PROBLEM DETAILS:
Turn every one of the rows below into a numbered list, leaving out any blank lines.
==== STORED RECORDS
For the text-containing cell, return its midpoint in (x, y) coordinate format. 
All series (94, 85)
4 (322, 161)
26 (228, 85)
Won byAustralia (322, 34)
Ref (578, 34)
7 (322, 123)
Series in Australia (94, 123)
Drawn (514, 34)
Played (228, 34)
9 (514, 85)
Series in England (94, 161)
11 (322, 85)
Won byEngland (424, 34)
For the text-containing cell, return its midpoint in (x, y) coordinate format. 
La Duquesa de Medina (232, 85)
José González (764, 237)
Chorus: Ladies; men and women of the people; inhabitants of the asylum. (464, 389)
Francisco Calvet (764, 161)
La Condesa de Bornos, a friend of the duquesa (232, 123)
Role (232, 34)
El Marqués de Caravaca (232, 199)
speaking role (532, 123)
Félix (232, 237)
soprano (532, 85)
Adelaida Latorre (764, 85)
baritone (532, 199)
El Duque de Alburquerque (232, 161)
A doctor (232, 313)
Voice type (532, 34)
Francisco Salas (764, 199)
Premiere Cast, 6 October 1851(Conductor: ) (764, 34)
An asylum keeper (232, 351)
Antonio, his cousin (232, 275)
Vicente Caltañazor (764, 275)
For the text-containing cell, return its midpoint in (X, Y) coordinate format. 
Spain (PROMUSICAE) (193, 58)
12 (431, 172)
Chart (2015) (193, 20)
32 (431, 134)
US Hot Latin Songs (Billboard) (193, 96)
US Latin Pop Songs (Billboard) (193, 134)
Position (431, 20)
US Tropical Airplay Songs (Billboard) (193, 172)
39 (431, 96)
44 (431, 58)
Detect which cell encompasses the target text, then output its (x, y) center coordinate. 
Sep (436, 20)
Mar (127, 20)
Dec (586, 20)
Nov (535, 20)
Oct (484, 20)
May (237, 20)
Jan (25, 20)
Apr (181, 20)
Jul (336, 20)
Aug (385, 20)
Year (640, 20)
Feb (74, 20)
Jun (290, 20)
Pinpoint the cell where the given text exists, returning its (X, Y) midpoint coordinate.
========
SOLUTION FOR THIS PROBLEM:
1. For the text-containing cell, return its midpoint in (x, y) coordinate format. 
2. All series (94, 85)
3. 4 (322, 161)
4. 26 (228, 85)
5. Won byAustralia (322, 34)
6. Ref (578, 34)
7. 7 (322, 123)
8. Series in Australia (94, 123)
9. Drawn (514, 34)
10. Played (228, 34)
11. 9 (514, 85)
12. Series in England (94, 161)
13. 11 (322, 85)
14. Won byEngland (424, 34)
15. For the text-containing cell, return its midpoint in (x, y) coordinate format. 
16. La Duquesa de Medina (232, 85)
17. José González (764, 237)
18. Chorus: Ladies; men and women of the people; inhabitants of the asylum. (464, 389)
19. Francisco Calvet (764, 161)
20. La Condesa de Bornos, a friend of the duquesa (232, 123)
21. Role (232, 34)
22. El Marqués de Caravaca (232, 199)
23. speaking role (532, 123)
24. Félix (232, 237)
25. soprano (532, 85)
26. Adelaida Latorre (764, 85)
27. baritone (532, 199)
28. El Duque de Alburquerque (232, 161)
29. A doctor (232, 313)
30. Voice type (532, 34)
31. Francisco Salas (764, 199)
32. Premiere Cast, 6 October 1851(Conductor: ) (764, 34)
33. An asylum keeper (232, 351)
34. Antonio, his cousin (232, 275)
35. Vicente Caltañazor (764, 275)
36. For the text-containing cell, return its midpoint in (X, Y) coordinate format. 
37. Spain (PROMUSICAE) (193, 58)
38. 12 (431, 172)
39. Chart (2015) (193, 20)
40. 32 (431, 134)
41. US Hot Latin Songs (Billboard) (193, 96)
42. US Latin Pop Songs (Billboard) (193, 134)
43. Position (431, 20)
44. US Tropical Airplay Songs (Billboard) (193, 172)
45. 39 (431, 96)
46. 44 (431, 58)
47. Detect which cell encompasses the target text, then output its (x, y) center coordinate. 
48. Sep (436, 20)
49. Mar (127, 20)
50. Dec (586, 20)
51. Nov (535, 20)
52. Oct (484, 20)
53. May (237, 20)
54. Jan (25, 20)
55. Apr (181, 20)
56. Jul (336, 20)
57. Aug (385, 20)
58. Year (640, 20)
59. Feb (74, 20)
60. Jun (290, 20)
61. Pinpoint the cell where the given text exists, returning its (X, Y) midpoint coordinate.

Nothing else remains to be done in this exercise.